→ **Task item**:
Pictures stay out. All the rest of the records must be repeated exactly.

→ **Dataset records**:
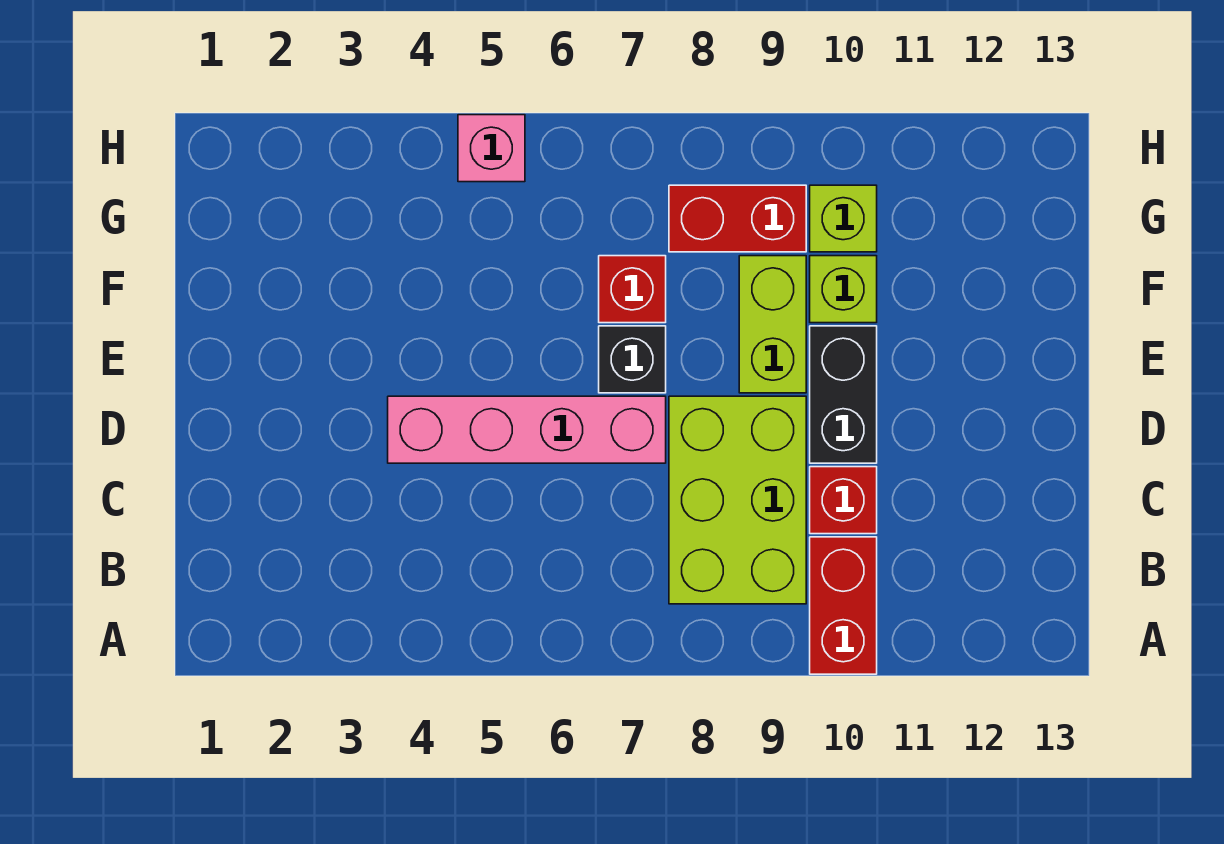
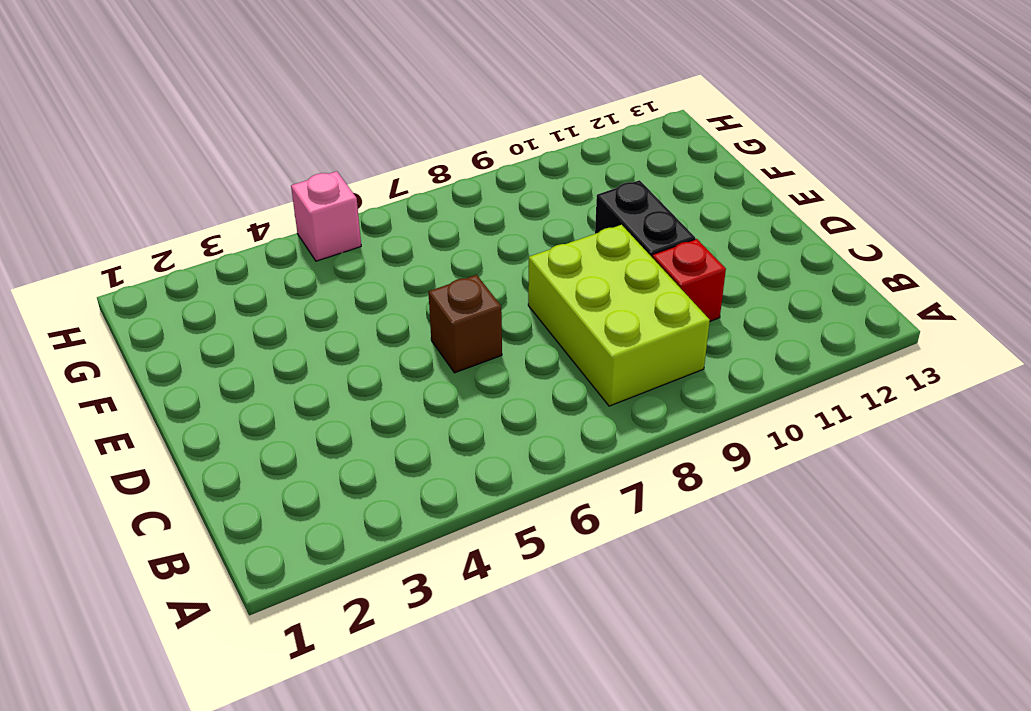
brown brick D6 level 1 -> pink brick D4:D7 level 1
none -> red brick A10:B10 level 1
none -> black brick E7 level 1
none -> lime brick E9:F9 level 1

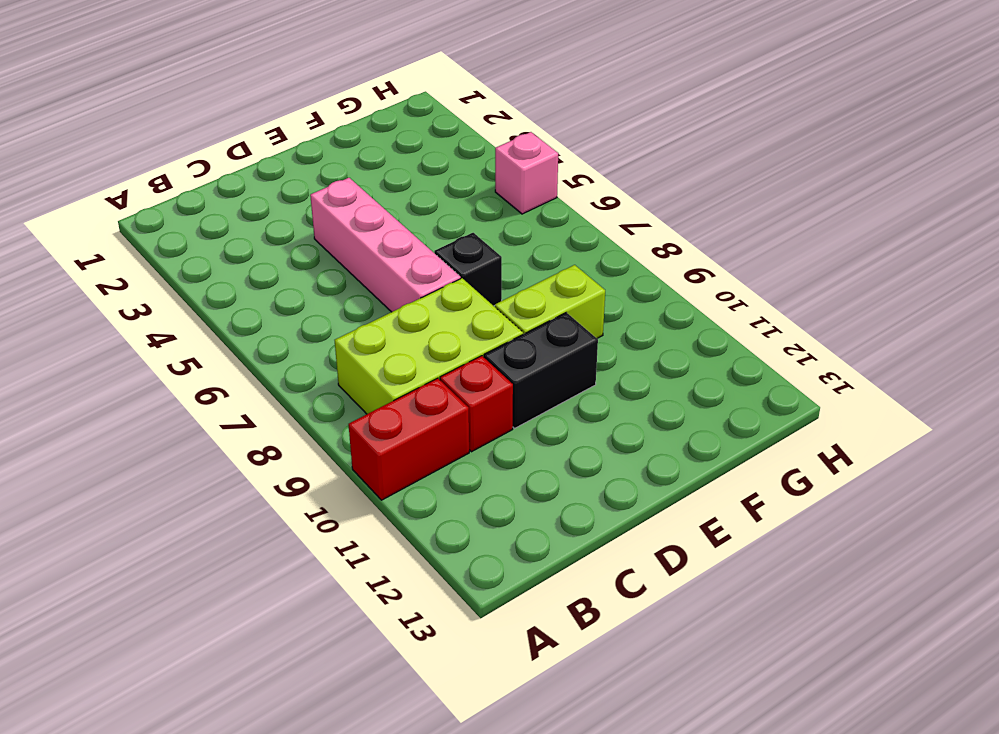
none -> red brick F7 level 1
none -> lime brick F10 level 1
none -> red brick G8:G9 level 1

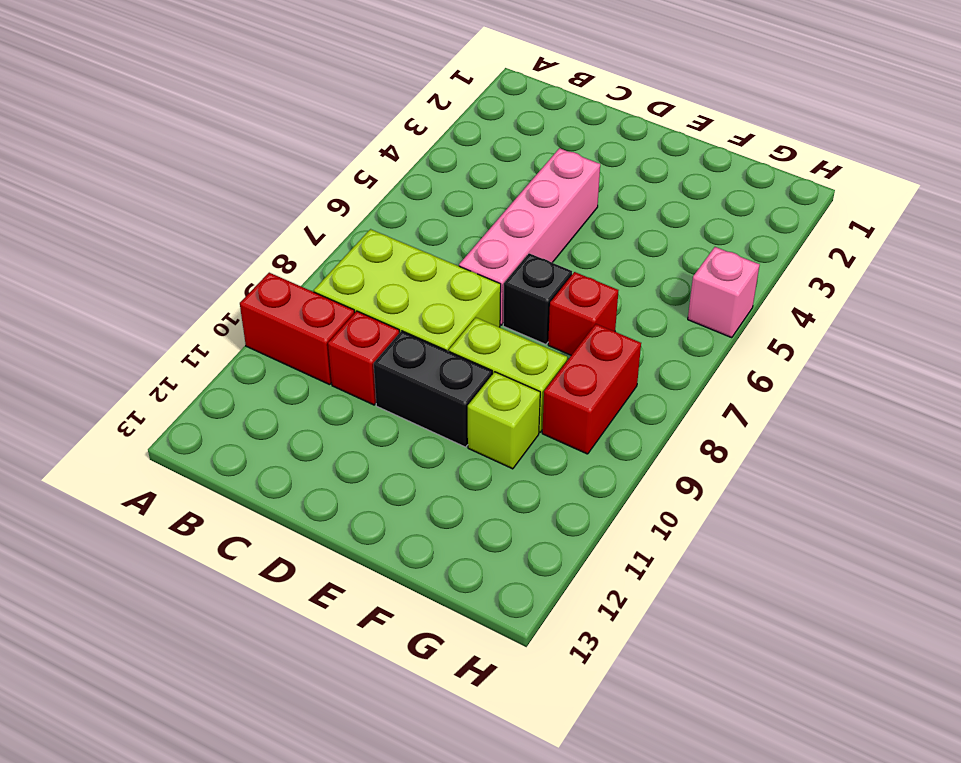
none -> lime brick G10 level 1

→ **Answer to this problem**:
brown brick D6 level 1 -> pink brick D4:D7 level 1
none -> red brick A10:B10 level 1
none -> black brick E7 level 1
none -> lime brick E9:F9 level 1

none -> red brick F7 level 1
none -> lime brick F10 level 1
none -> red brick G8:G9 level 1

none -> lime brick G10 level 1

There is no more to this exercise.